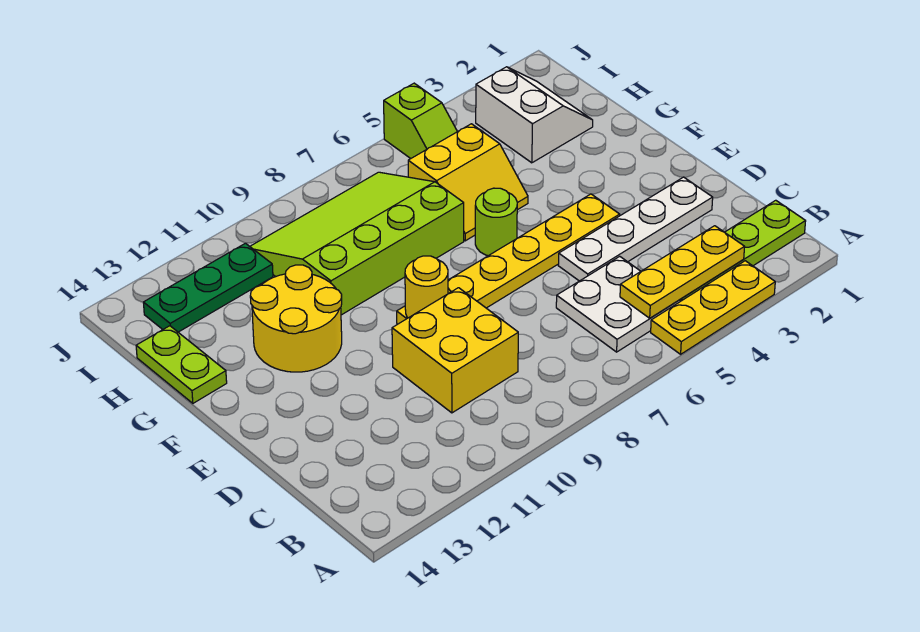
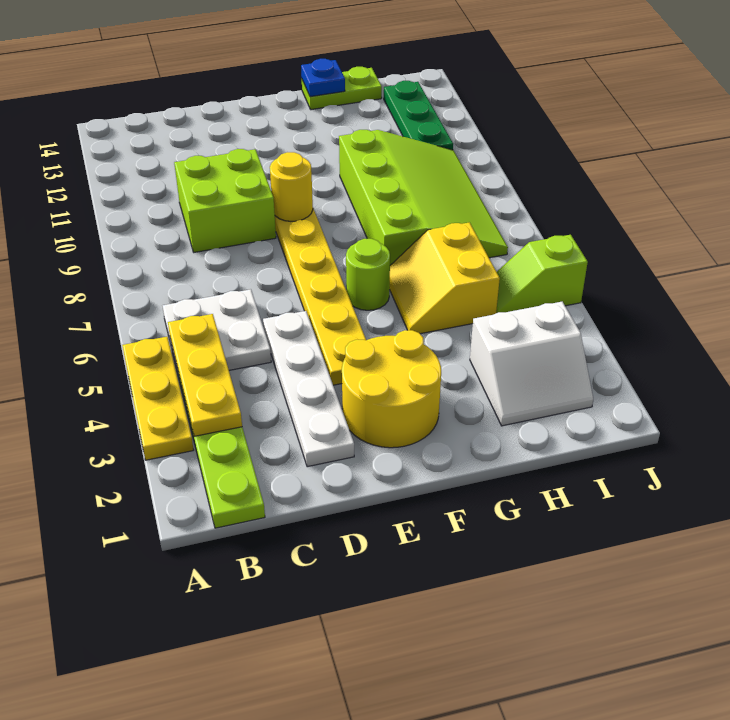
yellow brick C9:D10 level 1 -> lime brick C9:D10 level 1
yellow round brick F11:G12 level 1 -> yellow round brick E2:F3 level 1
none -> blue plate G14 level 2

...

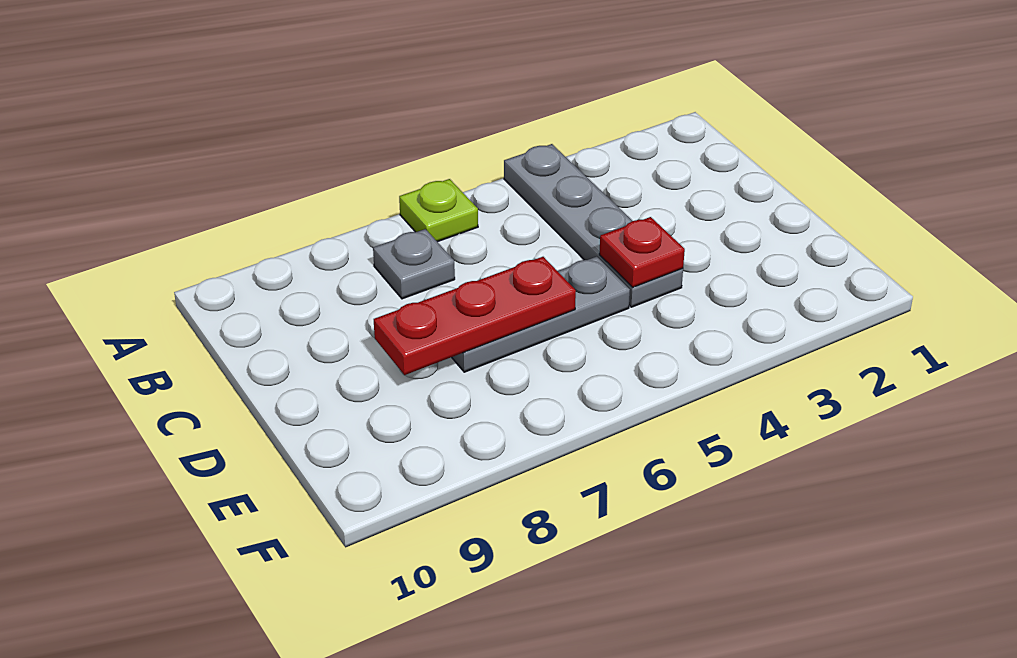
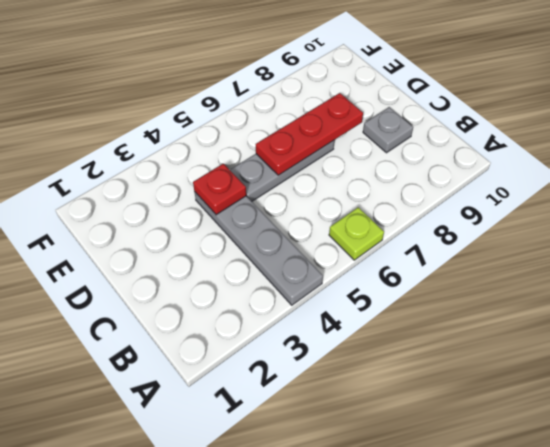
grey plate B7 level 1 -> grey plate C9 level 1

_Work instructions_: Each line of the listing that contains the word "yellow" must be copied.

_Response to this exercise_:
yellow brick C9:D10 level 1 -> lime brick C9:D10 level 1
yellow round brick F11:G12 level 1 -> yellow round brick E2:F3 level 1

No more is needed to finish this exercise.